[Opening DATASET EXCERPTS section]

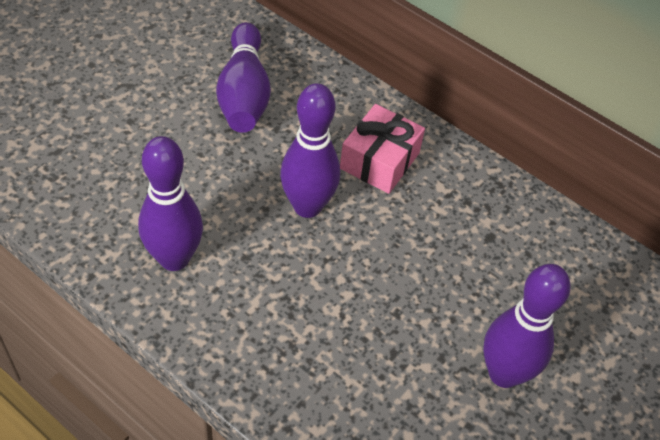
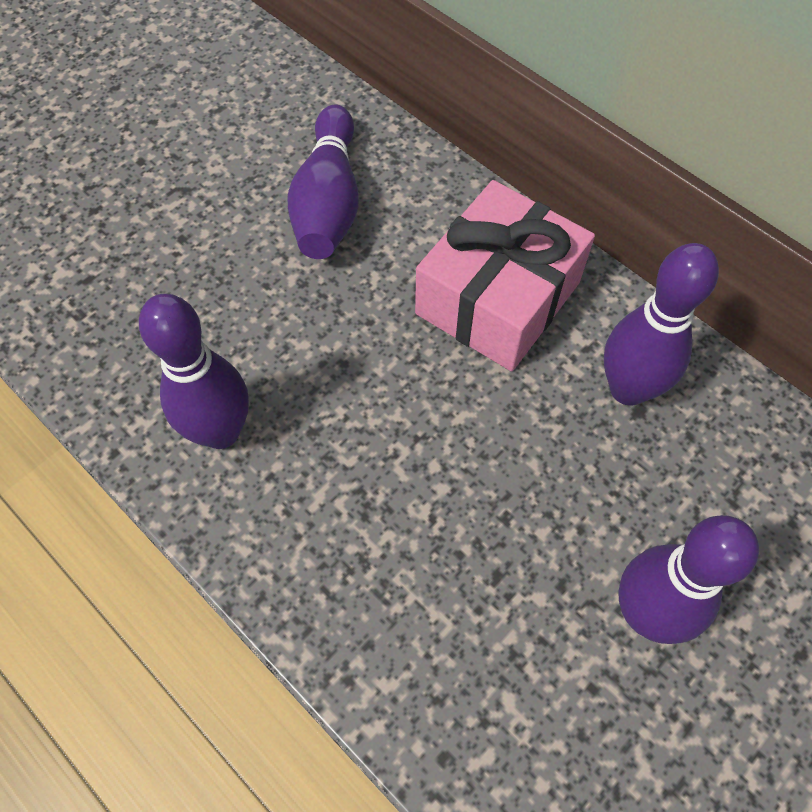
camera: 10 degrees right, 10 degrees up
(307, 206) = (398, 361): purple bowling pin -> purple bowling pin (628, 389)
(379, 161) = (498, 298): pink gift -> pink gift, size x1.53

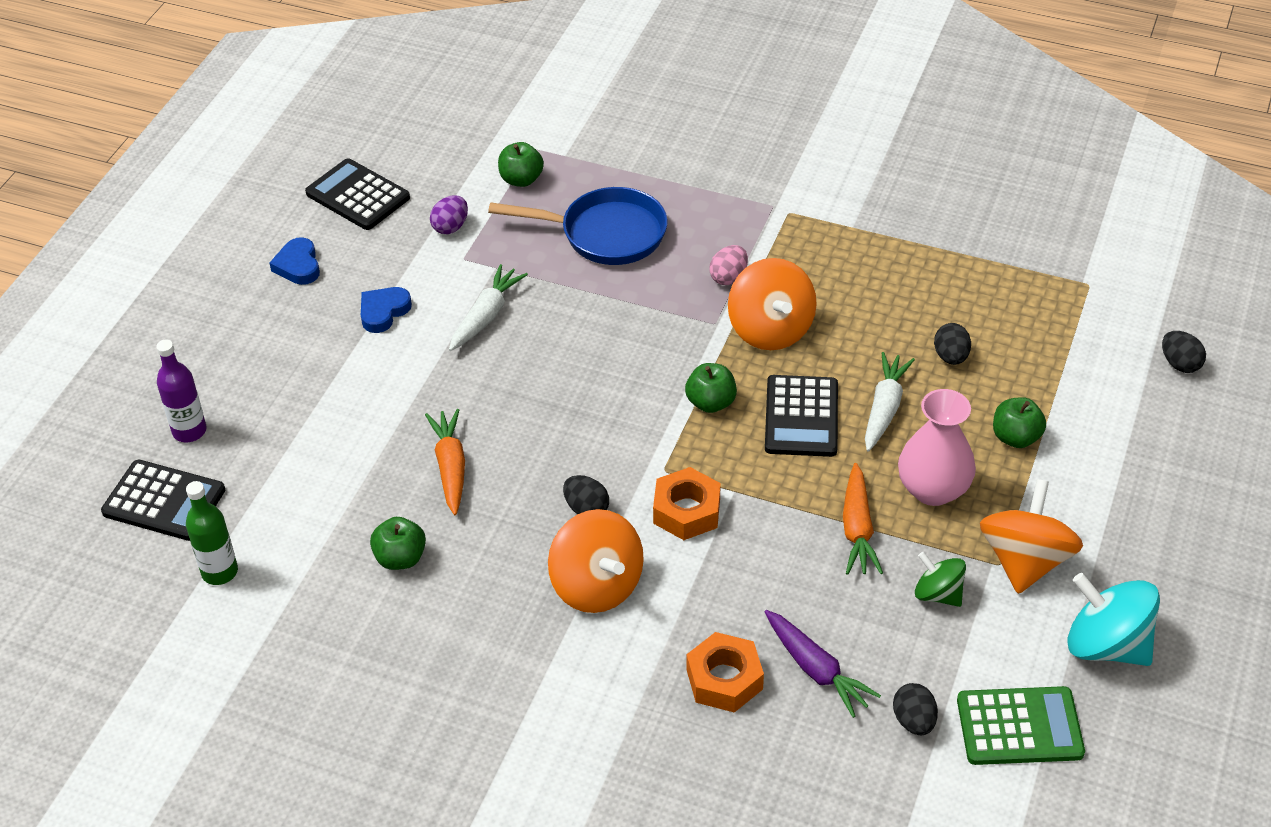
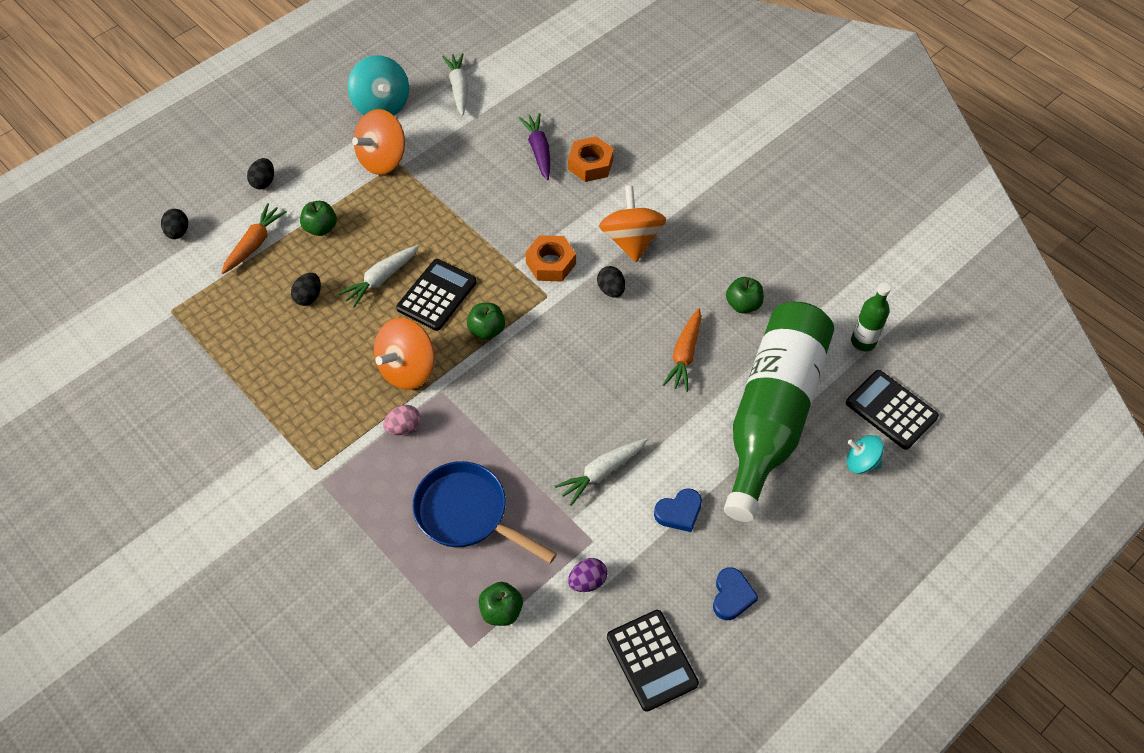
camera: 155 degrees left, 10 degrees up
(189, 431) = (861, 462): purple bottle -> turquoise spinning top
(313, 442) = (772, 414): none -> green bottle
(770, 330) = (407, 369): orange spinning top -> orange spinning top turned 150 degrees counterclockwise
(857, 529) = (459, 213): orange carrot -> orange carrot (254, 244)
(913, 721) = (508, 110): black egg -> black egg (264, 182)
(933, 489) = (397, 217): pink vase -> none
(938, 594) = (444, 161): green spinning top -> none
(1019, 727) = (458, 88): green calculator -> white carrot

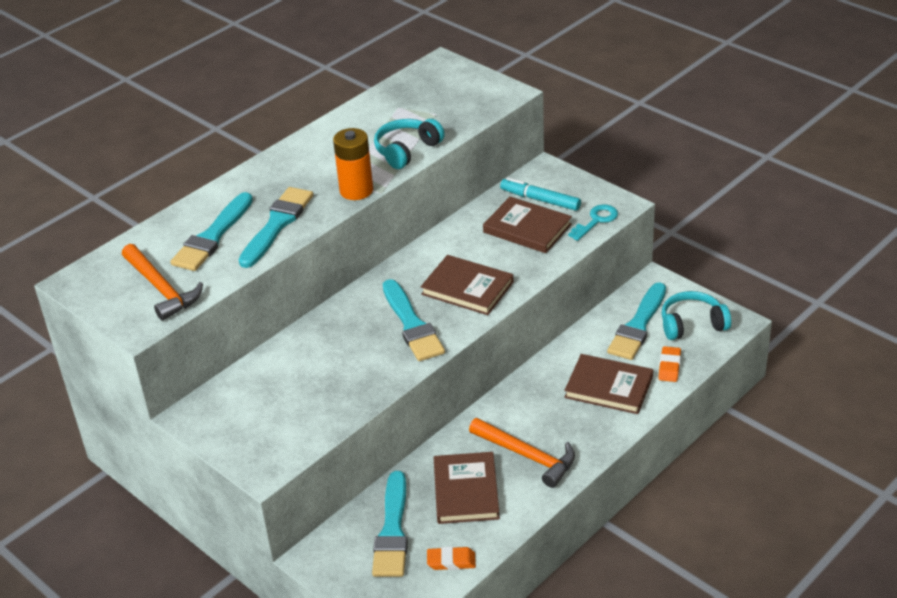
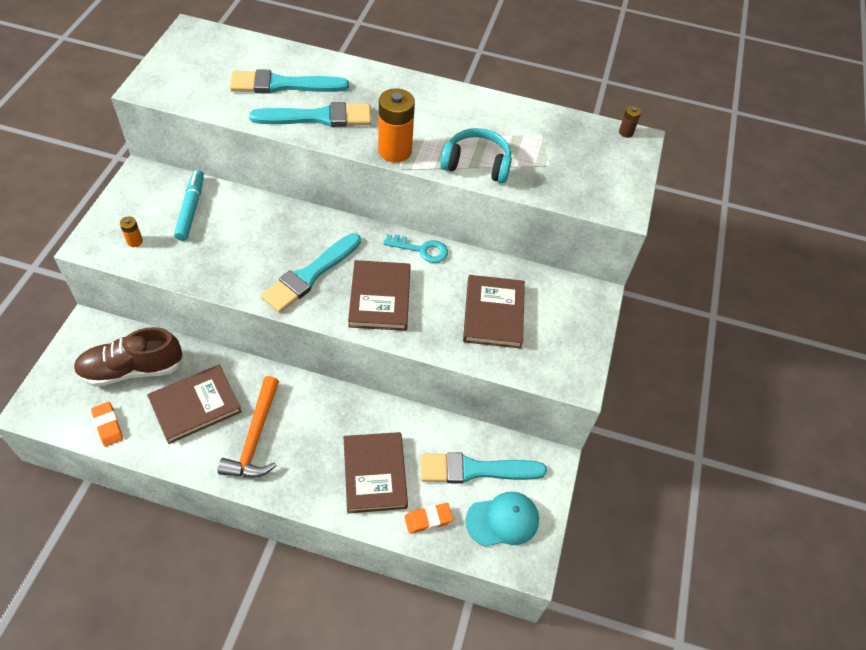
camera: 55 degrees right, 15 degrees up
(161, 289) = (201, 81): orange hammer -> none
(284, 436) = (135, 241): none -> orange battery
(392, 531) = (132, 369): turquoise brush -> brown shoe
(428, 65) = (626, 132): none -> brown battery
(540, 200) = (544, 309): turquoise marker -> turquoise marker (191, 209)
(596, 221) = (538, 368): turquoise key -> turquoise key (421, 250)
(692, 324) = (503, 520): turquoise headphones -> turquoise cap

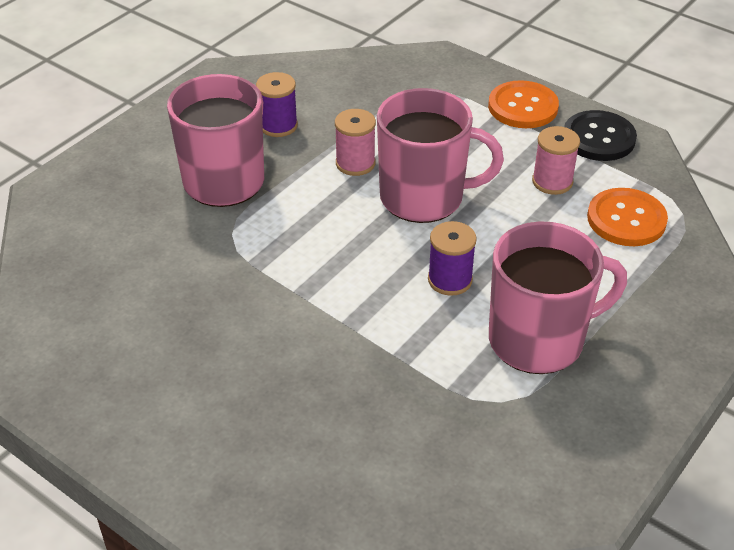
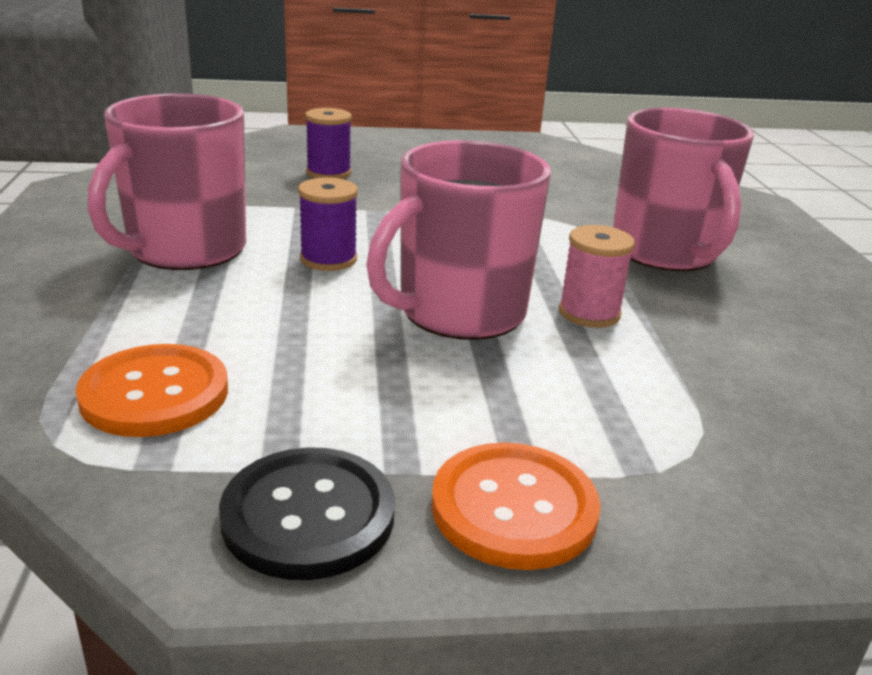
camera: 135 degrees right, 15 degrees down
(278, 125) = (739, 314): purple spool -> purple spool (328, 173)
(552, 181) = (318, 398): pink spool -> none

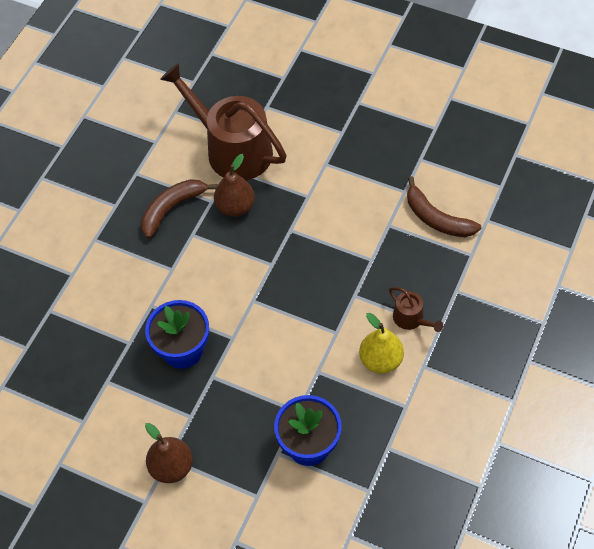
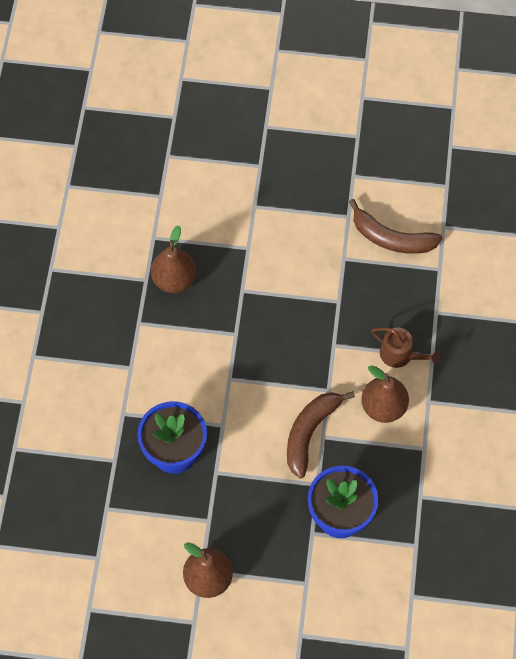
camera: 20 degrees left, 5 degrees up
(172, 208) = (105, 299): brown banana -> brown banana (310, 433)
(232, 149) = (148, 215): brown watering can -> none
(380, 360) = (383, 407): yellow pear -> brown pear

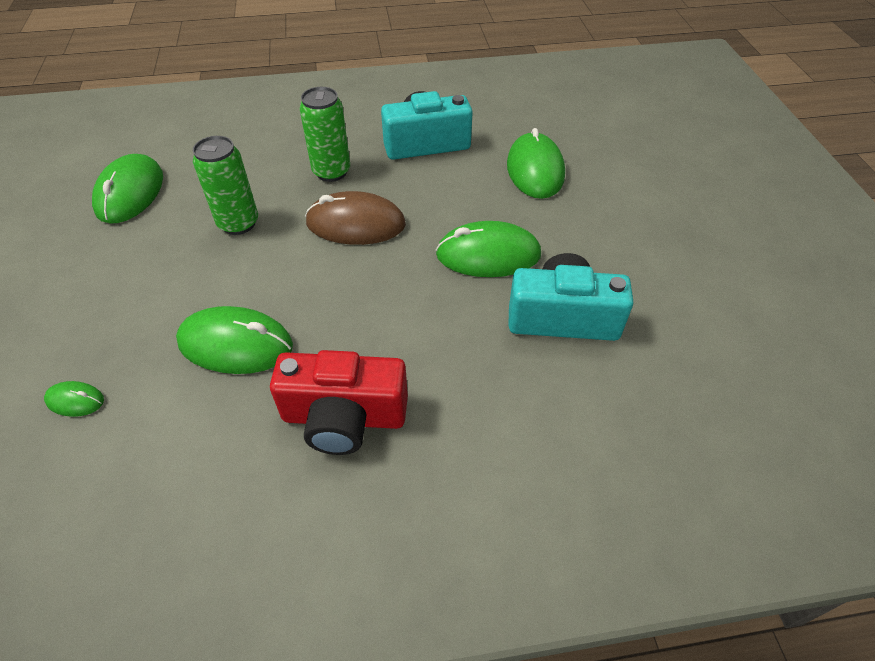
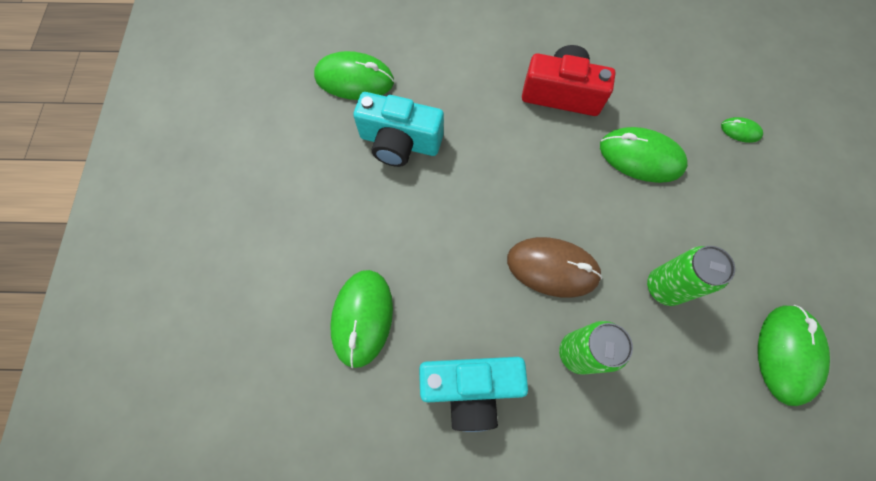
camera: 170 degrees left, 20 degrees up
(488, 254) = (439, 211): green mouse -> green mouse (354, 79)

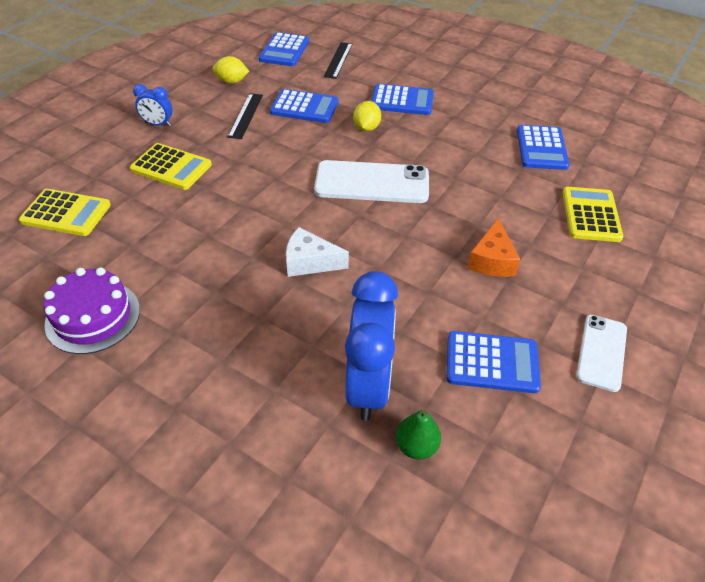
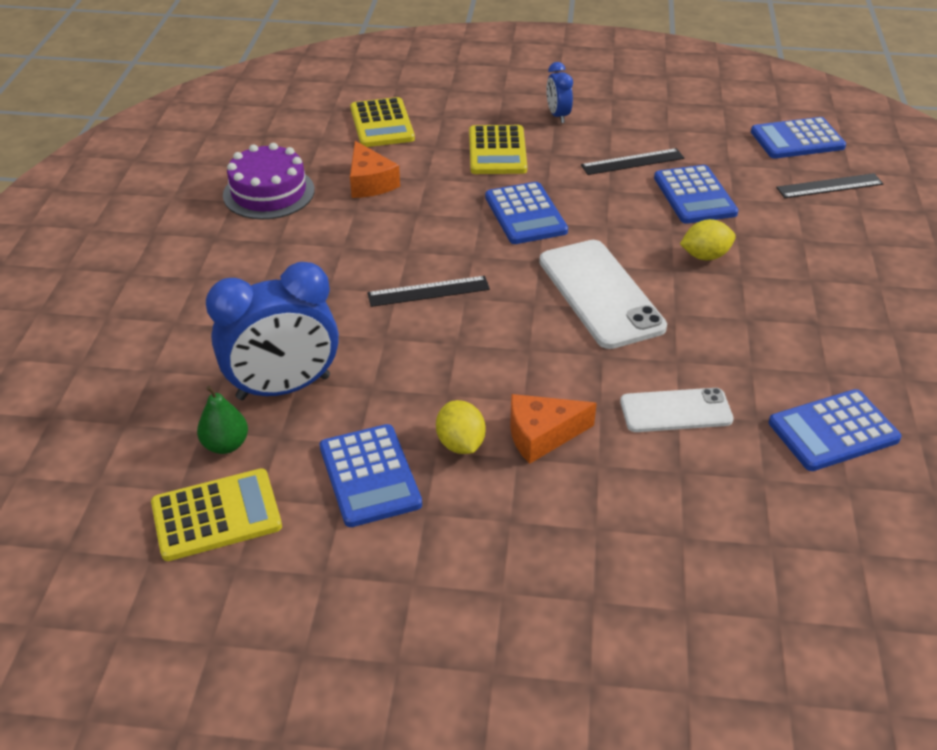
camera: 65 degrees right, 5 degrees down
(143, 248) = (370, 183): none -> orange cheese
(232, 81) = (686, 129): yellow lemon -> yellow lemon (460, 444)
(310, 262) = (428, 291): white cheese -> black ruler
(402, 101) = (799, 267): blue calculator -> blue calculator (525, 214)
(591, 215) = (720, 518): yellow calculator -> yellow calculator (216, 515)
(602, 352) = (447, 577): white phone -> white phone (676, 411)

[Closing DATASET EXCERPTS section]

The pictures stay out; repeat exactly the lines from the one with "(380, 360) = (383, 407): yellow" to the end of the entries above, and nothing else.

RESULT FOR THIS TASK:
(380, 360) = (383, 407): yellow pear -> brown pear

camera: 170 degrees left, 20 degrees up
(488, 254) = (439, 211): green mouse -> green mouse (354, 79)

camera: 65 degrees right, 5 degrees down
(143, 248) = (370, 183): none -> orange cheese
(232, 81) = (686, 129): yellow lemon -> yellow lemon (460, 444)
(310, 262) = (428, 291): white cheese -> black ruler
(402, 101) = (799, 267): blue calculator -> blue calculator (525, 214)
(591, 215) = (720, 518): yellow calculator -> yellow calculator (216, 515)
(602, 352) = (447, 577): white phone -> white phone (676, 411)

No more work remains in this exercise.